» **Aim**
Return verbatim the lines that run from the first line down through the line containing "purple circle: moved 12 px up", with both of those lines included.

================

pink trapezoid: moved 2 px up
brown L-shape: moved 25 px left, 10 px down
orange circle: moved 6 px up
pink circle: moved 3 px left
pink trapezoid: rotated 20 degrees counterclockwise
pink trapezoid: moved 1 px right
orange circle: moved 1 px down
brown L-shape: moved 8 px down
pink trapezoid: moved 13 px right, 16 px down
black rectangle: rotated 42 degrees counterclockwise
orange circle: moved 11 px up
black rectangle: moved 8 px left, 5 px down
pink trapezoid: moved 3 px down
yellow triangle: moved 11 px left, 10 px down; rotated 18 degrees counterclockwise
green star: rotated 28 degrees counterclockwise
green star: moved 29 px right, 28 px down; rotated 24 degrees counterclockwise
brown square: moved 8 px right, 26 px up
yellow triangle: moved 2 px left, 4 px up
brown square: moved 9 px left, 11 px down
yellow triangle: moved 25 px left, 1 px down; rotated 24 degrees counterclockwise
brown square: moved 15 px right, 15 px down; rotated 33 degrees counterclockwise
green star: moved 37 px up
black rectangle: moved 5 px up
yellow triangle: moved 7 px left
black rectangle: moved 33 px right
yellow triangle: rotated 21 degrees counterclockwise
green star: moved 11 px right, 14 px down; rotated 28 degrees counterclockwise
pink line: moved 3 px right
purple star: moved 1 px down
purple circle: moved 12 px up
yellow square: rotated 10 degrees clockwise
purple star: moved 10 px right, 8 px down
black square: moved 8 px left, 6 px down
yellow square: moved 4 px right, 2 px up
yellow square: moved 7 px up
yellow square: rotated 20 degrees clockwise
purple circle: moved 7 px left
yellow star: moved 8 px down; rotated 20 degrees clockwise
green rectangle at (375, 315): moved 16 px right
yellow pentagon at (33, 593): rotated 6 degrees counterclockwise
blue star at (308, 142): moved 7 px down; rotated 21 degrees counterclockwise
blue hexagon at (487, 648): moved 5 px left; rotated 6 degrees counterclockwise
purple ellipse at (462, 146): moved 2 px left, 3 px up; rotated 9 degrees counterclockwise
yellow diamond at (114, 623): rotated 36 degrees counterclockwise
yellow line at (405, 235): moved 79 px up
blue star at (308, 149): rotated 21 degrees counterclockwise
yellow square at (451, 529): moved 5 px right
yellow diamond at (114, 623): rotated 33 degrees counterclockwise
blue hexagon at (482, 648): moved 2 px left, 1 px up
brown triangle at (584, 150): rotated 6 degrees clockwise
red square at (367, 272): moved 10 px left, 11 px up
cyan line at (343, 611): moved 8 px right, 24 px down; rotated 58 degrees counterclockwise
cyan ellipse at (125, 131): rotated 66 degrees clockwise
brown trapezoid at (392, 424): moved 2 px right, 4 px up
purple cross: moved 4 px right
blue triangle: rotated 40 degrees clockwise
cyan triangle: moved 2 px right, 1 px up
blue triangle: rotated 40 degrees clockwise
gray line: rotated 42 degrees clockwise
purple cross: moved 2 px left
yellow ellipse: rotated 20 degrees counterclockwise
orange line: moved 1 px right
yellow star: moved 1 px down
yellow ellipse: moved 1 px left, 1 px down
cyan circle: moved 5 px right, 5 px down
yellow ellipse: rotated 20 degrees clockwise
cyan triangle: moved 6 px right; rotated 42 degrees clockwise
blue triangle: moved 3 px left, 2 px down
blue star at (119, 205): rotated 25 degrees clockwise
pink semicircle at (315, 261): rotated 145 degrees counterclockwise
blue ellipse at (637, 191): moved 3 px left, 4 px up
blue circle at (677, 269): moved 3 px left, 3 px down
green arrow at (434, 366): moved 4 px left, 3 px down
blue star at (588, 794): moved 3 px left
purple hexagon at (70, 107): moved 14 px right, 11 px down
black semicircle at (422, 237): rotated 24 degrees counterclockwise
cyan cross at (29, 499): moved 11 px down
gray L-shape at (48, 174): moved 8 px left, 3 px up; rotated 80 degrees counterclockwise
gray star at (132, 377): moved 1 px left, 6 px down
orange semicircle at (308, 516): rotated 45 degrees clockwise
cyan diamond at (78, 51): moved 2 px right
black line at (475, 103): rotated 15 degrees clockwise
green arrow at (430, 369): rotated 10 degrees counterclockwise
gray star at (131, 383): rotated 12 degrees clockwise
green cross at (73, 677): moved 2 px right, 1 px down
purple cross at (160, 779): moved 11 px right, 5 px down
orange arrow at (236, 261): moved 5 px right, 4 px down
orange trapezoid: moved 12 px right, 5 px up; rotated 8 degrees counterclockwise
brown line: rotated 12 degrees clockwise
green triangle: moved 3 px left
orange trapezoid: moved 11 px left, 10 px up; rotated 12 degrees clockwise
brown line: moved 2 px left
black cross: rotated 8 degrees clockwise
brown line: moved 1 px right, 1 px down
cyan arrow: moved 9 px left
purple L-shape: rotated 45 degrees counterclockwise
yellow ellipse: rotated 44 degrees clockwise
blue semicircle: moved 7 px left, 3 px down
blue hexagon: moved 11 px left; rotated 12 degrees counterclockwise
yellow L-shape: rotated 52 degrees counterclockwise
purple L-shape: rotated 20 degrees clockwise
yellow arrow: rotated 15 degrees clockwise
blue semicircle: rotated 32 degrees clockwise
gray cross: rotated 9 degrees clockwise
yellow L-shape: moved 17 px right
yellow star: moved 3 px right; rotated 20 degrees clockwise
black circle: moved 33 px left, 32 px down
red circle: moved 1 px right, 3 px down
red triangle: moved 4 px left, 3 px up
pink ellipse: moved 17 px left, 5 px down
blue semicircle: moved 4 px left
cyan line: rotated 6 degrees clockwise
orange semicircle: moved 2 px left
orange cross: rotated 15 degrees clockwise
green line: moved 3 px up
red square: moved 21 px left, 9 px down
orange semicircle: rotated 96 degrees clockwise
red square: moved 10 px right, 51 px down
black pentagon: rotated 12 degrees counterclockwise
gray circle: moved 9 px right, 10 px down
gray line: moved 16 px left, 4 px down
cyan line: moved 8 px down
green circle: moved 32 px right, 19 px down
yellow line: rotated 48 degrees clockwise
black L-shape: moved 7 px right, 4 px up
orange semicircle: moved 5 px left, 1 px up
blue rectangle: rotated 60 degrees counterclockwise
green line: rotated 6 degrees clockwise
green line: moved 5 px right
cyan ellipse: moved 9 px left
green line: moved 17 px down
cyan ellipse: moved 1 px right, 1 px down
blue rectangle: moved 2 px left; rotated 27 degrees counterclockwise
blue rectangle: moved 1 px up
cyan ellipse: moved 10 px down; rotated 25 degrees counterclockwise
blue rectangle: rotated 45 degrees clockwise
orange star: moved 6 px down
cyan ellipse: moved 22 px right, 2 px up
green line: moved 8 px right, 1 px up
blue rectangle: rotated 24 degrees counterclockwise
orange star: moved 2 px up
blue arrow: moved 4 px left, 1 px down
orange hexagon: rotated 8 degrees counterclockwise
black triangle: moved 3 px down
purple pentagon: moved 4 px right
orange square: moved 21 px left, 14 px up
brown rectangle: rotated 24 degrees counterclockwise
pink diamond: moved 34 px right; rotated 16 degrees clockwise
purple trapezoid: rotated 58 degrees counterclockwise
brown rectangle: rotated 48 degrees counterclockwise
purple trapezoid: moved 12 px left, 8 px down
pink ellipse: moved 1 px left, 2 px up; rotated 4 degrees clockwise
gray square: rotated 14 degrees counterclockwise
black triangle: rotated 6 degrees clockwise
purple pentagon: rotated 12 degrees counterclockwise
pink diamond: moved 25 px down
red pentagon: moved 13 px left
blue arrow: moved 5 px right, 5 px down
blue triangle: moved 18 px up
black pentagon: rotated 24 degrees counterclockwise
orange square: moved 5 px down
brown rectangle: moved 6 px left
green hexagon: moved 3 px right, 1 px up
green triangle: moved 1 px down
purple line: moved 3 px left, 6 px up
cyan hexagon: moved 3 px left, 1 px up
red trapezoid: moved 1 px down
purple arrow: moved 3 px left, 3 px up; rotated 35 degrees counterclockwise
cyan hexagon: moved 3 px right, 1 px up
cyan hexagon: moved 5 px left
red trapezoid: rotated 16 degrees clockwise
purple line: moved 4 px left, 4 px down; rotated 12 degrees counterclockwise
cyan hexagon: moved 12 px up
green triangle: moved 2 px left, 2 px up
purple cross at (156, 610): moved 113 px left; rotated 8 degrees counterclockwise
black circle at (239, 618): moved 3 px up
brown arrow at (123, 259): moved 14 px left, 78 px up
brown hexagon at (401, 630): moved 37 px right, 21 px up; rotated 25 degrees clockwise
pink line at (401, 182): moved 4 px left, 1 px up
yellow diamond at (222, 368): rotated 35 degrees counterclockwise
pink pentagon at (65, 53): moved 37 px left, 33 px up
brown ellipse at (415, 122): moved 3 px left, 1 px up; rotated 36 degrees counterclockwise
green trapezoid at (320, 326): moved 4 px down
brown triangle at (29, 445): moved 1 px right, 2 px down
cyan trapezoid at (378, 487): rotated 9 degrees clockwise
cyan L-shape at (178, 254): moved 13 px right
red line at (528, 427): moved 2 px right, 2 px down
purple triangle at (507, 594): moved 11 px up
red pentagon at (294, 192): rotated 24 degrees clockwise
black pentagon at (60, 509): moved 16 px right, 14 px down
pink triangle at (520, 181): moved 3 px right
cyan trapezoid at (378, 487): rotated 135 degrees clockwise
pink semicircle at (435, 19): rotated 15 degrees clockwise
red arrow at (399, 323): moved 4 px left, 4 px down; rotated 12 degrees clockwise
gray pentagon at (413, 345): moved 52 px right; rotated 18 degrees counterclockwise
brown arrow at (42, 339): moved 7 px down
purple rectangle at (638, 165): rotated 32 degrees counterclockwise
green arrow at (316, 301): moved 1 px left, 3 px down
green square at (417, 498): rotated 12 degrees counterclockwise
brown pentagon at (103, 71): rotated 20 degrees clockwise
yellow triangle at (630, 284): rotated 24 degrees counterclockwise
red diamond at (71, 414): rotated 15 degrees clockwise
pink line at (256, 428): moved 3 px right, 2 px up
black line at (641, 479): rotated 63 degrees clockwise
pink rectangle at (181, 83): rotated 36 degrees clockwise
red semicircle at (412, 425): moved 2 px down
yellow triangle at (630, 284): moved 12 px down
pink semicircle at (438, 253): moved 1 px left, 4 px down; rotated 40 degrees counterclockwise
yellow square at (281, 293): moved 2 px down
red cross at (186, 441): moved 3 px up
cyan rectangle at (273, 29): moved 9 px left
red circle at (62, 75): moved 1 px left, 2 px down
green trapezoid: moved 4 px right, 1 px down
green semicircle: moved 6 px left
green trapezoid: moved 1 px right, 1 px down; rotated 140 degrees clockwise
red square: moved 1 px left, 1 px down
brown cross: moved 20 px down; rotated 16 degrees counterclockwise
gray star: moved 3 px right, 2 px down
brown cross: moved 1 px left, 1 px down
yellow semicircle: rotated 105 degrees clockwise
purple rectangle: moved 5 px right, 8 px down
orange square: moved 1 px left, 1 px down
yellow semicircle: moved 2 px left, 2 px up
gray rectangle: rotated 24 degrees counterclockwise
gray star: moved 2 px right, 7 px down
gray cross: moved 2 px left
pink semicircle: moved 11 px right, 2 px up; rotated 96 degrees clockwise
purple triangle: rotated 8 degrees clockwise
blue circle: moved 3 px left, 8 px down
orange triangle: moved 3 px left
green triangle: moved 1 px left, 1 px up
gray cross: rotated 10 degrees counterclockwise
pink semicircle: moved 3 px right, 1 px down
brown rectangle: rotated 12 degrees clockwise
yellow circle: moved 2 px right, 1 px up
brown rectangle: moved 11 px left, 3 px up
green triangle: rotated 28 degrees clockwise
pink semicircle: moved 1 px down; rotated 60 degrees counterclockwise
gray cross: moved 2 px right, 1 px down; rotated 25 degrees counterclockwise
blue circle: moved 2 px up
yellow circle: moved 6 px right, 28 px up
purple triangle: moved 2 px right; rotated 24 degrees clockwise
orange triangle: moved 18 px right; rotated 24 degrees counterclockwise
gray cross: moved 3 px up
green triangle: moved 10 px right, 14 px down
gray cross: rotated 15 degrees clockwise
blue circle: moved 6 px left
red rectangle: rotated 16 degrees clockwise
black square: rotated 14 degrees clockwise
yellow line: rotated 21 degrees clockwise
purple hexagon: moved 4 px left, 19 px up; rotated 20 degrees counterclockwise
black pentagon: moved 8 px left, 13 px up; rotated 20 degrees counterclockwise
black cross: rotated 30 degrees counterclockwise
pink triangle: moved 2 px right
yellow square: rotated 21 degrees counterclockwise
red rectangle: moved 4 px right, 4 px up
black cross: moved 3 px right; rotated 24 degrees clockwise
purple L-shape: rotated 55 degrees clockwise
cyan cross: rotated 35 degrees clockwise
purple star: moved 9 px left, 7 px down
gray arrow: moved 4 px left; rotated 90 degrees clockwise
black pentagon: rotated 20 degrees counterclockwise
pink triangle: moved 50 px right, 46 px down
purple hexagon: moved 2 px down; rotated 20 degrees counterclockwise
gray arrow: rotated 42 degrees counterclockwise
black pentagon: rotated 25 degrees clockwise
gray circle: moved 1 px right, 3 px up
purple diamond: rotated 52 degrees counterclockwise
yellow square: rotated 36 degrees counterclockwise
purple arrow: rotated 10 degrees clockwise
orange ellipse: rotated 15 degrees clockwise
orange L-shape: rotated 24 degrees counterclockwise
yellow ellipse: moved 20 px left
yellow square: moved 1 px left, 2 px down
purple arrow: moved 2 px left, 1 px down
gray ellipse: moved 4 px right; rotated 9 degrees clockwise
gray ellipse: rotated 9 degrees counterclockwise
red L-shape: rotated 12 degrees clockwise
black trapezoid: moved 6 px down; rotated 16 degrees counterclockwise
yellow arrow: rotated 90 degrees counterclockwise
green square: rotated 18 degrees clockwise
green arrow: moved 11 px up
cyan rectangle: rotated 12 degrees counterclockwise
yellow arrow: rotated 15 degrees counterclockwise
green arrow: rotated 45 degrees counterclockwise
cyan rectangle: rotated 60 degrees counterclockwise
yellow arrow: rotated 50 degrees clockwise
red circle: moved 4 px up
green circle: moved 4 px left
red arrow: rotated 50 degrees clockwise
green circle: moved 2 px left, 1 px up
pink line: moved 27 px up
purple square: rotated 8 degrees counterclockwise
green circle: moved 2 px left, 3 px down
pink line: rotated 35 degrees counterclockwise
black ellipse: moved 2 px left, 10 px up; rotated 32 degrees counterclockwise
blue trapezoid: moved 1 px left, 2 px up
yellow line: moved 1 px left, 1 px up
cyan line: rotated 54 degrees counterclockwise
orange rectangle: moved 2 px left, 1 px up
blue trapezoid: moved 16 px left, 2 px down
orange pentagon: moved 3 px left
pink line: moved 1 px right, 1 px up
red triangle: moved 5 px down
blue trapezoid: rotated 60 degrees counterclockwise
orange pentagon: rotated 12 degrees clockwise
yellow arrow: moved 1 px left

================

» **Full response**
pink trapezoid: moved 2 px up
brown L-shape: moved 25 px left, 10 px down
orange circle: moved 6 px up
pink circle: moved 3 px left
pink trapezoid: rotated 20 degrees counterclockwise
pink trapezoid: moved 1 px right
orange circle: moved 1 px down
brown L-shape: moved 8 px down
pink trapezoid: moved 13 px right, 16 px down
black rectangle: rotated 42 degrees counterclockwise
orange circle: moved 11 px up
black rectangle: moved 8 px left, 5 px down
pink trapezoid: moved 3 px down
yellow triangle: moved 11 px left, 10 px down; rotated 18 degrees counterclockwise
green star: rotated 28 degrees counterclockwise
green star: moved 29 px right, 28 px down; rotated 24 degrees counterclockwise
brown square: moved 8 px right, 26 px up
yellow triangle: moved 2 px left, 4 px up
brown square: moved 9 px left, 11 px down
yellow triangle: moved 25 px left, 1 px down; rotated 24 degrees counterclockwise
brown square: moved 15 px right, 15 px down; rotated 33 degrees counterclockwise
green star: moved 37 px up
black rectangle: moved 5 px up
yellow triangle: moved 7 px left
black rectangle: moved 33 px right
yellow triangle: rotated 21 degrees counterclockwise
green star: moved 11 px right, 14 px down; rotated 28 degrees counterclockwise
pink line: moved 3 px right
purple star: moved 1 px down
purple circle: moved 12 px up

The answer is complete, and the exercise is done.